_Task statement_. Take the records below and set down exactly the lines from the one with "building: [687,518,739,567] ->" to the one with "building: [203,174,252,225] -> none", ends included; do not copy the pictures.
--- Excerpted data Enclosed Below ---
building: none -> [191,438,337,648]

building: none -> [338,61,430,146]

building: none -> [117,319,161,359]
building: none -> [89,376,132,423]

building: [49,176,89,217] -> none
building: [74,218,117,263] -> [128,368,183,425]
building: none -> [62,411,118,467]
--- End of Enclosed Excerpted data ---
--- Excerpted data Enclosed Below ---
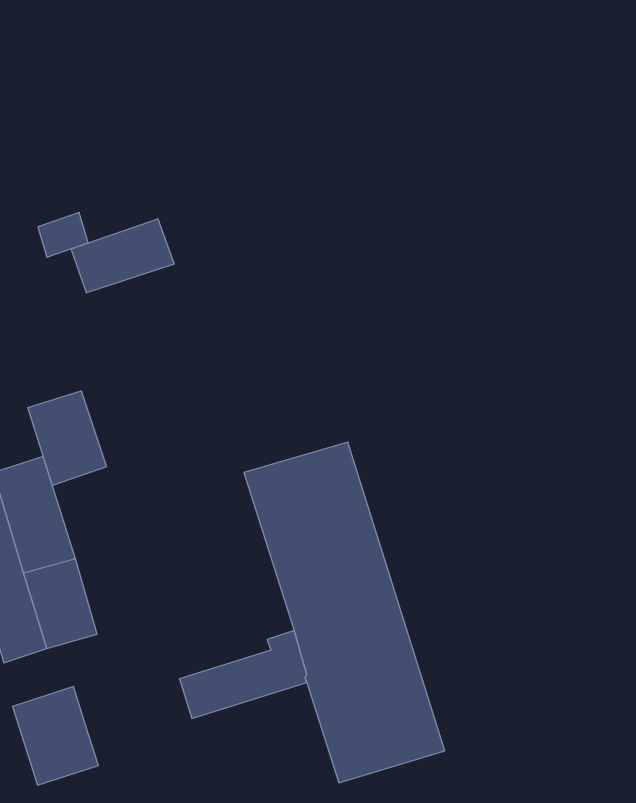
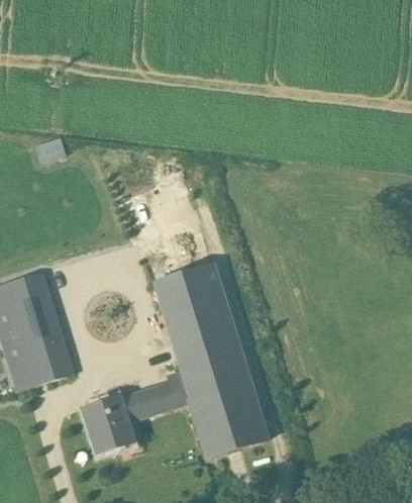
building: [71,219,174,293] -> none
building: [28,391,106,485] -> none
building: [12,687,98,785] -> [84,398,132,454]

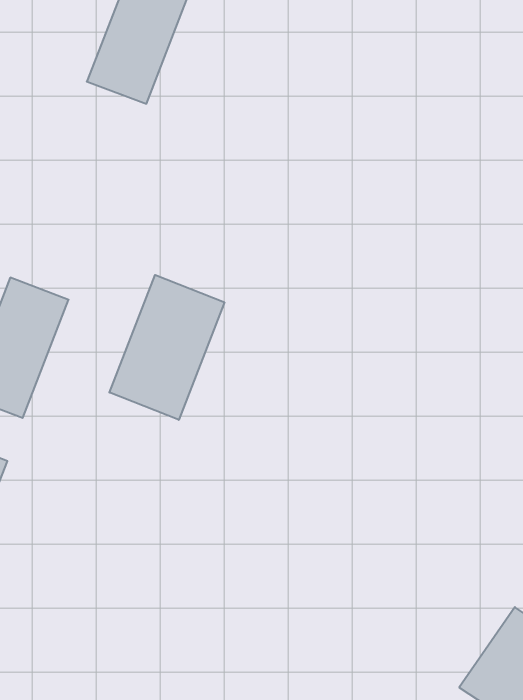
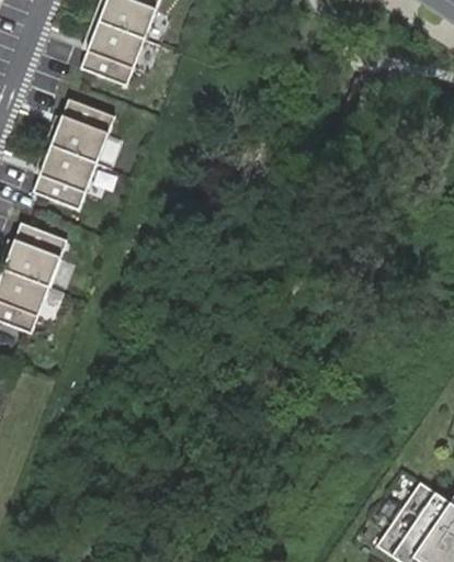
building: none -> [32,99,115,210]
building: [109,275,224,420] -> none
--- End of Enclosed Excerpted data ---
--- Excerpted data Enclosed Below ---
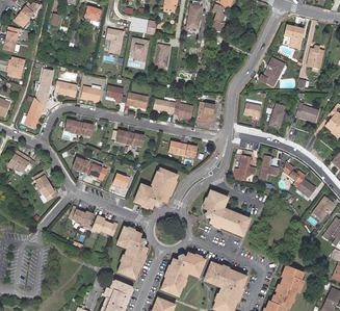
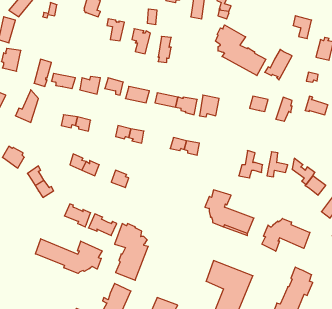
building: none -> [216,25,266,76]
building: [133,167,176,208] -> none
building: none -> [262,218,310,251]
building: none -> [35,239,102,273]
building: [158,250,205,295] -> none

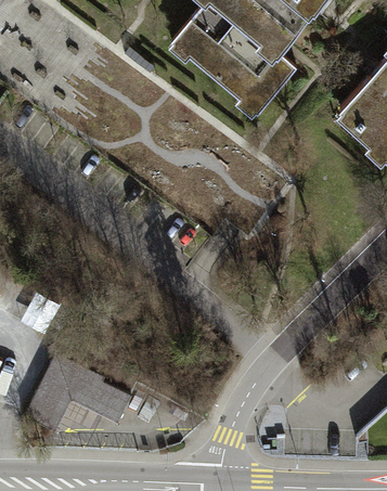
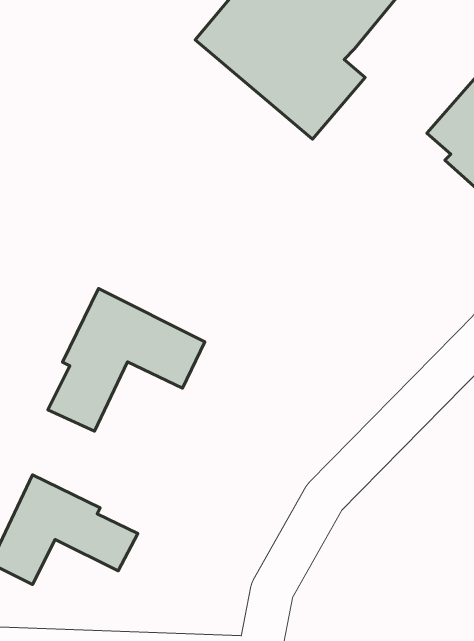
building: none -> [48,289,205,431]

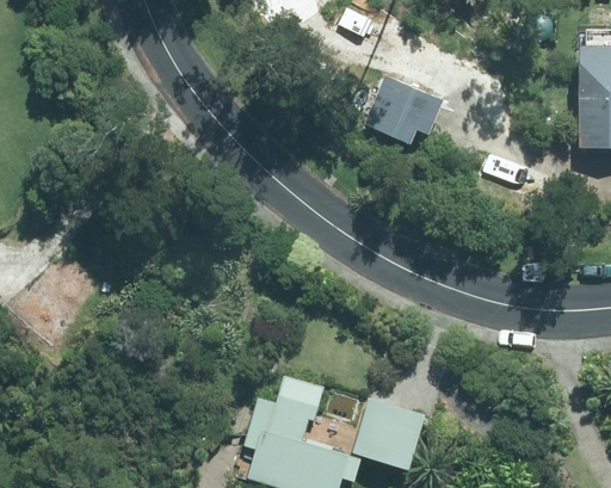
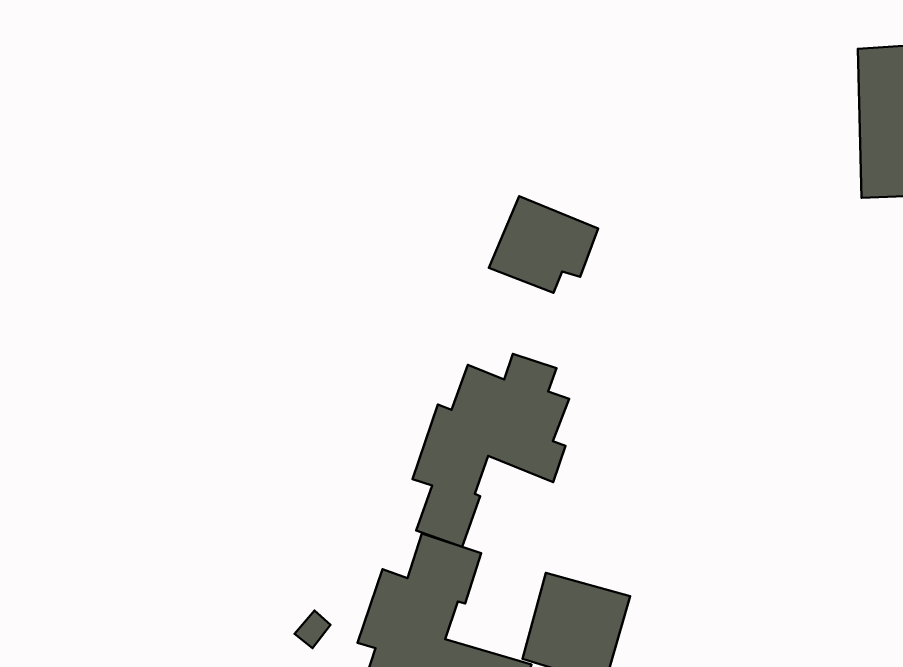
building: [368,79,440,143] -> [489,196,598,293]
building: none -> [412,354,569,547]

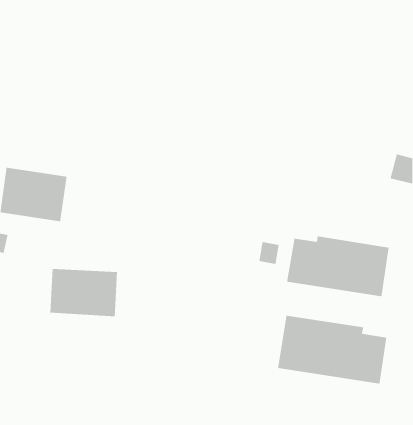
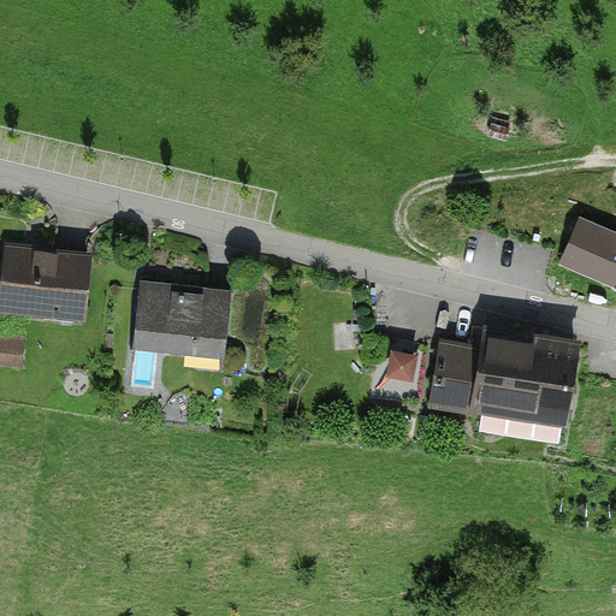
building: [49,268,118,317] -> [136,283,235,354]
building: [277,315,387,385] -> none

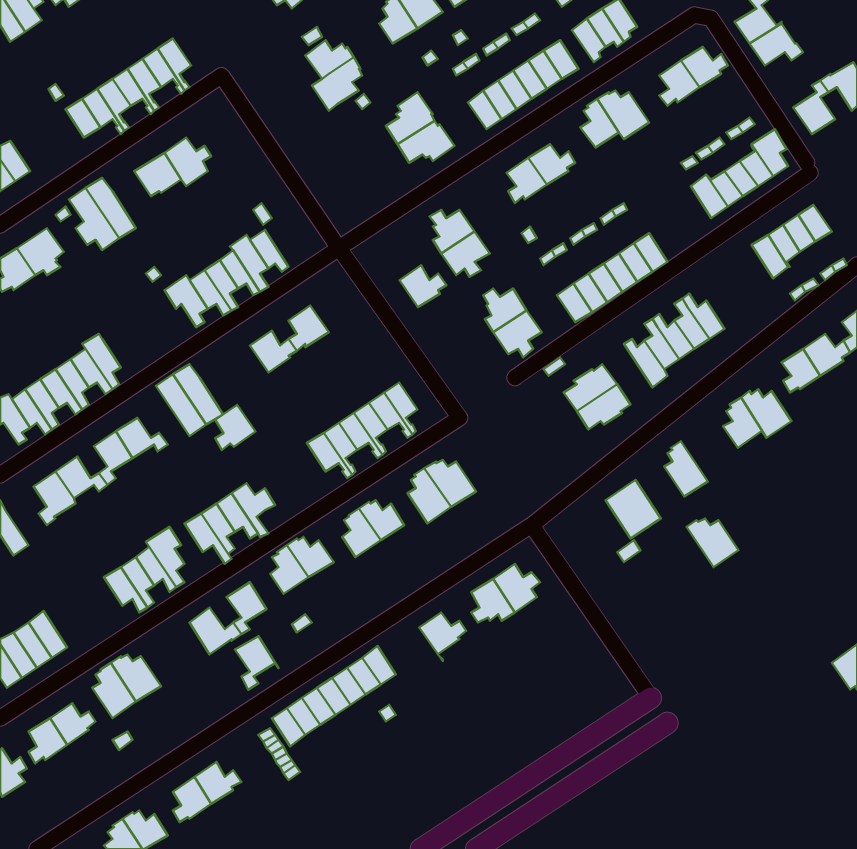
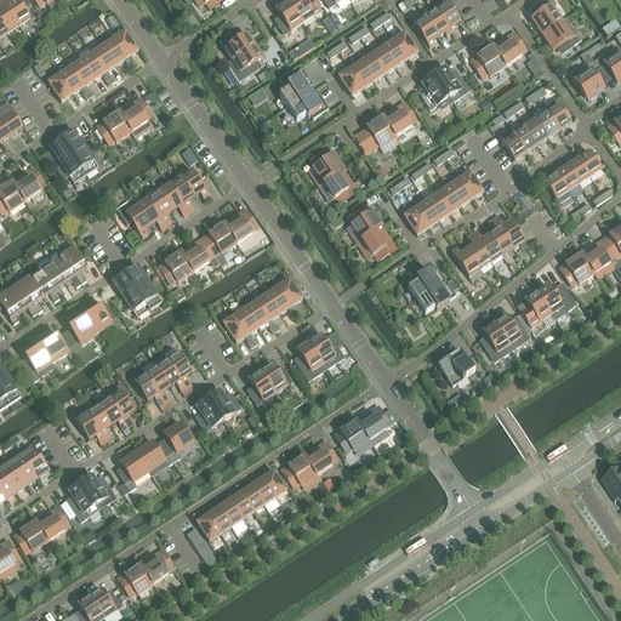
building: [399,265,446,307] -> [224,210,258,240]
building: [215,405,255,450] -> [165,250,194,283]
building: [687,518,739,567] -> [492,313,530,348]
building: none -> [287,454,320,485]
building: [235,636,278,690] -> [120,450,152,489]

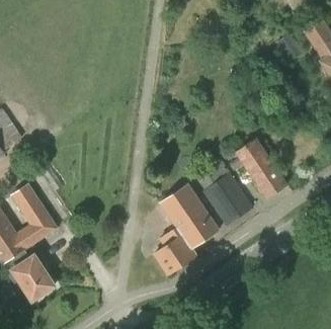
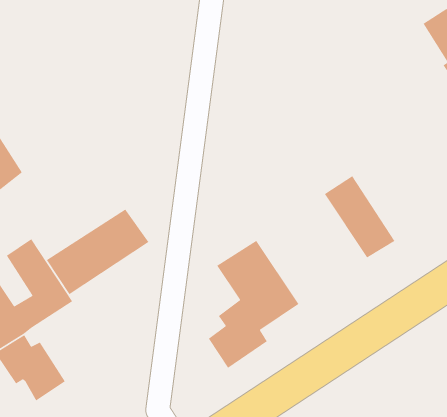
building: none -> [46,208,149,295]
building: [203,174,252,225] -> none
--- End of Enclosed Excerpted data ---
_Result for this task_.
building: [687,518,739,567] -> [492,313,530,348]
building: none -> [287,454,320,485]
building: [235,636,278,690] -> [120,450,152,489]

building: none -> [46,208,149,295]
building: [203,174,252,225] -> none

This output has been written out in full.